(Stored dataset items)

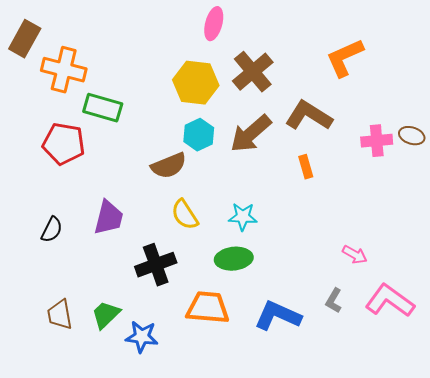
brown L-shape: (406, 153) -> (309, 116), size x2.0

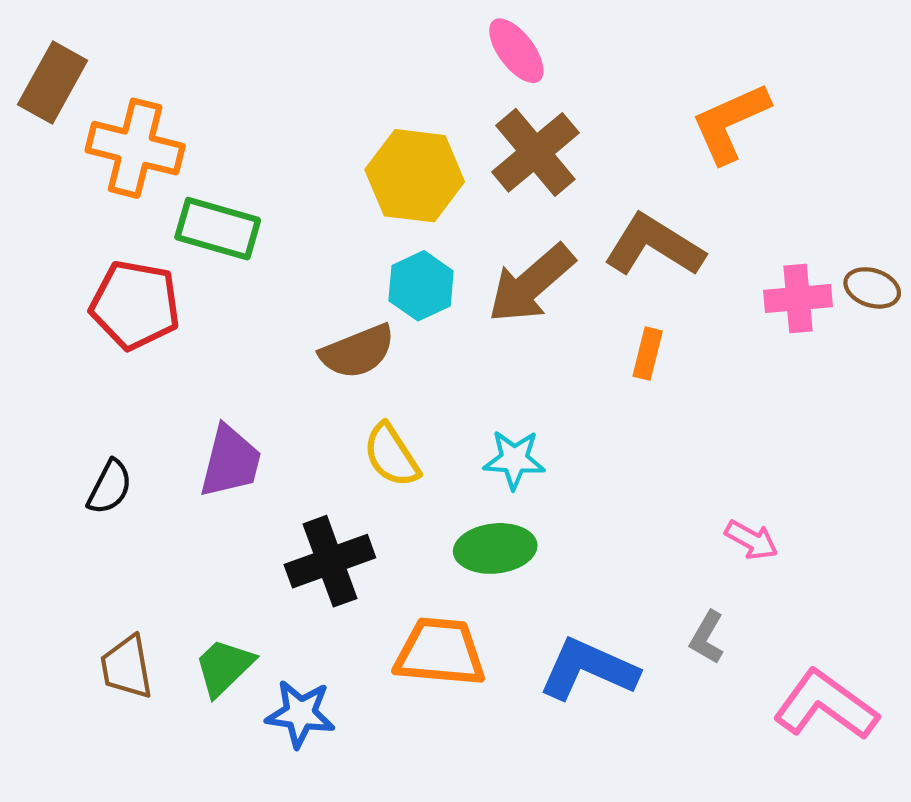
pink ellipse: (214, 24) -> (516, 51), moved, turned -52
orange rectangle: (306, 167) -> (648, 354), turned 30
pink L-shape: (390, 301) -> (826, 705), moved

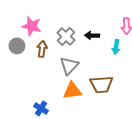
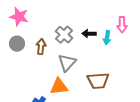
pink star: (32, 26) -> (19, 17), moved
cyan arrow: (116, 47) -> (107, 38), moved
orange triangle: (72, 91) -> (59, 87), moved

▶ [About this task]:
Return only the number of lines in the data that hold the string "pink".

▶ [Task output]:
3